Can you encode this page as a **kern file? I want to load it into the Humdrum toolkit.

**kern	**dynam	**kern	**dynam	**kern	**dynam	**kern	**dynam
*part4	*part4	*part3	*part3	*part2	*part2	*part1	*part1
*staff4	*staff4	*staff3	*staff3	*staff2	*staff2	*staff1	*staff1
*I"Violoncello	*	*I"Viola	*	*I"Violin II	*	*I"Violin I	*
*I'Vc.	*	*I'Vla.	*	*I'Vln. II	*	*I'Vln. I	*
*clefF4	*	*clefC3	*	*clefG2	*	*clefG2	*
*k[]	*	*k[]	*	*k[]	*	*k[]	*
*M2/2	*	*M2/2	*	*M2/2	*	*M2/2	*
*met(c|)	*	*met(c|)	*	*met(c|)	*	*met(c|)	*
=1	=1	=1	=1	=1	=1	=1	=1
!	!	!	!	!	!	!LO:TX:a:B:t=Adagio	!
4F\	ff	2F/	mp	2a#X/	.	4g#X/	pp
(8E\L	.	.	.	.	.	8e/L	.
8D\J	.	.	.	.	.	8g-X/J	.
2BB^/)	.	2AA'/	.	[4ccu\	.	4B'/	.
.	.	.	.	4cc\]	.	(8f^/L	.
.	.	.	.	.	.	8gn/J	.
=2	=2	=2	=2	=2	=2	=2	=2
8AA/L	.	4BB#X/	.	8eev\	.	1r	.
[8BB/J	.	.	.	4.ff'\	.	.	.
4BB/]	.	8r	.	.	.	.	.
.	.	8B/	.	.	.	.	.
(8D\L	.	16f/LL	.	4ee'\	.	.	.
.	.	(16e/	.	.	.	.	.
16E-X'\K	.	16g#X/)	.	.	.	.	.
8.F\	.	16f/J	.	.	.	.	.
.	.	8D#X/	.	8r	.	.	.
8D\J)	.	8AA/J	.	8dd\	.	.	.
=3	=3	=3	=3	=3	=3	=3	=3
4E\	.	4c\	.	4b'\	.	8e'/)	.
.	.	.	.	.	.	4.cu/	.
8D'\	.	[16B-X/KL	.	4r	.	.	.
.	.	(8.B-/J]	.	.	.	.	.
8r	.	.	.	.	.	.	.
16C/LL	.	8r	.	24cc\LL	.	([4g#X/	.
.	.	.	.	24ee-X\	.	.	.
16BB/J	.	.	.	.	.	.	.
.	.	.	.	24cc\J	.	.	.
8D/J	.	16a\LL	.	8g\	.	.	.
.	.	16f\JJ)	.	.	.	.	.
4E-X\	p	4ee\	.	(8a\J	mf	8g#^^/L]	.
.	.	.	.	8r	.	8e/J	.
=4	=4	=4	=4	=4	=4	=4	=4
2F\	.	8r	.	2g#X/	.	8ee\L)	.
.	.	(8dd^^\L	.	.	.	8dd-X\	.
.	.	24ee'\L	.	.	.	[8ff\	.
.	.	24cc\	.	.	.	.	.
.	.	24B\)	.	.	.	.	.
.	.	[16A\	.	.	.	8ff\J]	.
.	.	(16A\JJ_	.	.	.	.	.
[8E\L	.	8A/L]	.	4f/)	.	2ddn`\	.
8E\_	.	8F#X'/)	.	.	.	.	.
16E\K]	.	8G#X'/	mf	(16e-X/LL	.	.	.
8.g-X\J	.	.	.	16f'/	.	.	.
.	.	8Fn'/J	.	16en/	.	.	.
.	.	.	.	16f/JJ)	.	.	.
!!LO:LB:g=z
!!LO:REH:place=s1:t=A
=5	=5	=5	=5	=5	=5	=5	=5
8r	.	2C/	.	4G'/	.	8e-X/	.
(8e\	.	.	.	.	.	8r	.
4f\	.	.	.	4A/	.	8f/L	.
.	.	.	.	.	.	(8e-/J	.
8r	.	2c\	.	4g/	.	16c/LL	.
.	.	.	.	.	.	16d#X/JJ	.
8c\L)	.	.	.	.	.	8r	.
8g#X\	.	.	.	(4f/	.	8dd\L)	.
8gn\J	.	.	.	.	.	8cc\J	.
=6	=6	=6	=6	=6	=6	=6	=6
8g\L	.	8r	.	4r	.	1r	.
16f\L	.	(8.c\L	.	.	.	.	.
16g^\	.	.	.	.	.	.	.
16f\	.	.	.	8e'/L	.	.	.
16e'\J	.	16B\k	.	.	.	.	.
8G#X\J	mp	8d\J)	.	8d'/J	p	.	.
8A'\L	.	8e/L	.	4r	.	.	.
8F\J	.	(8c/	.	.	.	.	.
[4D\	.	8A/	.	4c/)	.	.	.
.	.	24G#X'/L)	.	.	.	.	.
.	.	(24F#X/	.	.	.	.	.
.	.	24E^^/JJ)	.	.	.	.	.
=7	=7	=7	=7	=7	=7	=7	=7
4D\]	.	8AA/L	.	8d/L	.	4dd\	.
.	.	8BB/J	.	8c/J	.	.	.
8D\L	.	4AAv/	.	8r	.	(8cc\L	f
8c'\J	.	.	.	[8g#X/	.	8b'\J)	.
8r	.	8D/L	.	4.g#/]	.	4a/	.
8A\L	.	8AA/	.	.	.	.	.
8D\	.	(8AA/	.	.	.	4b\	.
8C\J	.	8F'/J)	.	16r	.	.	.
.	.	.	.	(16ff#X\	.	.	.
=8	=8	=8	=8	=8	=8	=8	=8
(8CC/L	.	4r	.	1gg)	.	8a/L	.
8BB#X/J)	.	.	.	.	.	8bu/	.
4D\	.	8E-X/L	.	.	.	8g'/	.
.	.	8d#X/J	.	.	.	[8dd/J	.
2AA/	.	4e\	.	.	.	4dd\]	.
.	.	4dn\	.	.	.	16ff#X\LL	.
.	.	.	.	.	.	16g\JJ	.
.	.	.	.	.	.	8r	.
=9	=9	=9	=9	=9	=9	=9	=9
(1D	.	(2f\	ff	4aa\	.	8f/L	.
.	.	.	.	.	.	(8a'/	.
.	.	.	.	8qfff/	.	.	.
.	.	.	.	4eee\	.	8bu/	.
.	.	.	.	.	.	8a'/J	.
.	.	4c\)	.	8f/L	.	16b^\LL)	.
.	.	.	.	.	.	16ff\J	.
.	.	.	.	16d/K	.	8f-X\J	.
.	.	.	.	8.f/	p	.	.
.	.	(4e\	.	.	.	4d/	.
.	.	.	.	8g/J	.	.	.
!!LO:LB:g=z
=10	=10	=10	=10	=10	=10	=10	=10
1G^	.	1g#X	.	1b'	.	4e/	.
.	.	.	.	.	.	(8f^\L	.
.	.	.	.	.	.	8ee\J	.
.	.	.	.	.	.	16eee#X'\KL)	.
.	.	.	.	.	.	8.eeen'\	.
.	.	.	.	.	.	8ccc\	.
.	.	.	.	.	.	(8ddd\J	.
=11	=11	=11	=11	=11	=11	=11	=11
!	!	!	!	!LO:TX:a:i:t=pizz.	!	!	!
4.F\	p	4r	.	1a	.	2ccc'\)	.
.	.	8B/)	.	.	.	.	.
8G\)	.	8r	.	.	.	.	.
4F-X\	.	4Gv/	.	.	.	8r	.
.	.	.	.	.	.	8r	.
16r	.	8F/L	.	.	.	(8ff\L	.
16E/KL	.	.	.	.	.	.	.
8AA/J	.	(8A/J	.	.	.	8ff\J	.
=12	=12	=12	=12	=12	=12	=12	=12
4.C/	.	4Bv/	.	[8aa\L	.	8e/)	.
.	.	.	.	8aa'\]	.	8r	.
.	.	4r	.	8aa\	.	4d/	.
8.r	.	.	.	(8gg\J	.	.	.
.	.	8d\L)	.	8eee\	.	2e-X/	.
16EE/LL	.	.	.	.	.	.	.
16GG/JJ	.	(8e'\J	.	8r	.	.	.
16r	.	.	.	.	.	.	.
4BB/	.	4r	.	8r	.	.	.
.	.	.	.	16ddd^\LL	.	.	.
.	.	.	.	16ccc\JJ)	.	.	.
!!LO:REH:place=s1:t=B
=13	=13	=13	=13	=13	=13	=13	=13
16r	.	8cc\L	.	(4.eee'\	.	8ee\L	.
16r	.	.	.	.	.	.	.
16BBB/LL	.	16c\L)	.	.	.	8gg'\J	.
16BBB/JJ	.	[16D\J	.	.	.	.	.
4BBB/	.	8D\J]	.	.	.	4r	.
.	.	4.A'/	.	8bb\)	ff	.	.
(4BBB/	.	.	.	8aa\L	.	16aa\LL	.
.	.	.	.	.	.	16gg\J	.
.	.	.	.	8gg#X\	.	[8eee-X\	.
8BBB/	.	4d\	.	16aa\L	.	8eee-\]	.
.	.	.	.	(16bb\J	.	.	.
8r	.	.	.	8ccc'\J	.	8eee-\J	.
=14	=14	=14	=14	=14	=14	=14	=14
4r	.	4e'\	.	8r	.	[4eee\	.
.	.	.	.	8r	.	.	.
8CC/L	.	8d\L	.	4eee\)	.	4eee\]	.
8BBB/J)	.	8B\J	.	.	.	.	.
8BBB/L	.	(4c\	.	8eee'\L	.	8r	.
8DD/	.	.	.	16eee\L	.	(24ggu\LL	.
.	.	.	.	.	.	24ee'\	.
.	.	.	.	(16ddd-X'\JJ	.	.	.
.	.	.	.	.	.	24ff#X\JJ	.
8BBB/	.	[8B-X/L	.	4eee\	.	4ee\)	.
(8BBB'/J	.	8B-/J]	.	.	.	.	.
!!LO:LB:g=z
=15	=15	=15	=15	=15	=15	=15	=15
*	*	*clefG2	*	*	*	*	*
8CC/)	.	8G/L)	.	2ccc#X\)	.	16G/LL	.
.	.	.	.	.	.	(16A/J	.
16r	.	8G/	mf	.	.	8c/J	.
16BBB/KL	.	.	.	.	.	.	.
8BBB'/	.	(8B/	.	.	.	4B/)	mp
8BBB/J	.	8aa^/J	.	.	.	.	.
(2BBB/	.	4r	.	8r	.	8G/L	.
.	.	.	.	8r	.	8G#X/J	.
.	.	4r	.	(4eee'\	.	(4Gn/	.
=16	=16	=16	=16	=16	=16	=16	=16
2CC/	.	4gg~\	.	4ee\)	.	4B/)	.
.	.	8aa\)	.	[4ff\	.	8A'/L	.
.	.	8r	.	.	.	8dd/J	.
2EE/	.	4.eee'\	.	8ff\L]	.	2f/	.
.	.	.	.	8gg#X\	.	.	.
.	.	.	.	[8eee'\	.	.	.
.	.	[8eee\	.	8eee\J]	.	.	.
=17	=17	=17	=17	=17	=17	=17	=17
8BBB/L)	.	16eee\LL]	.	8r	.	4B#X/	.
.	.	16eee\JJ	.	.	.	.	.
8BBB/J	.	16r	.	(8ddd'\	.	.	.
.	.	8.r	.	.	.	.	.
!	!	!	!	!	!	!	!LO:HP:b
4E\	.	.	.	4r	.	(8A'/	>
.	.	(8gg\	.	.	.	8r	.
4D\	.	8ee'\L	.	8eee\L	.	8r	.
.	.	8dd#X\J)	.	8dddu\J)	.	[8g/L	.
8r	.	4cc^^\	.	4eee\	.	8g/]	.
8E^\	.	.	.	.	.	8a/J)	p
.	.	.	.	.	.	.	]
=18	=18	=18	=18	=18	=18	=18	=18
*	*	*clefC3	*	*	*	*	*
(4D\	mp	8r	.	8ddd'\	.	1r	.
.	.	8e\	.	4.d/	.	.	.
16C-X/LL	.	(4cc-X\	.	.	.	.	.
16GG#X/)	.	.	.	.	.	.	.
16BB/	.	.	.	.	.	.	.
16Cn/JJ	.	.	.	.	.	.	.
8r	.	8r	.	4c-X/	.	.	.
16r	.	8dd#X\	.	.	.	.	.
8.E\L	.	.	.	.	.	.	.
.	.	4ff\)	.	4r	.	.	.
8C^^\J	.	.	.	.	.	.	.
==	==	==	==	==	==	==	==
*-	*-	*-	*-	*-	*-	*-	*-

※

_Exercise description:_ Pull out every line of the listing above that contains the string "kern".

_Result of the exercise:_
Can you encode this page as a **kern file? I want to load it into the Humdrum toolkit.
**kern	**dynam	**kern	**dynam	**kern	**dynam	**kern	**dynam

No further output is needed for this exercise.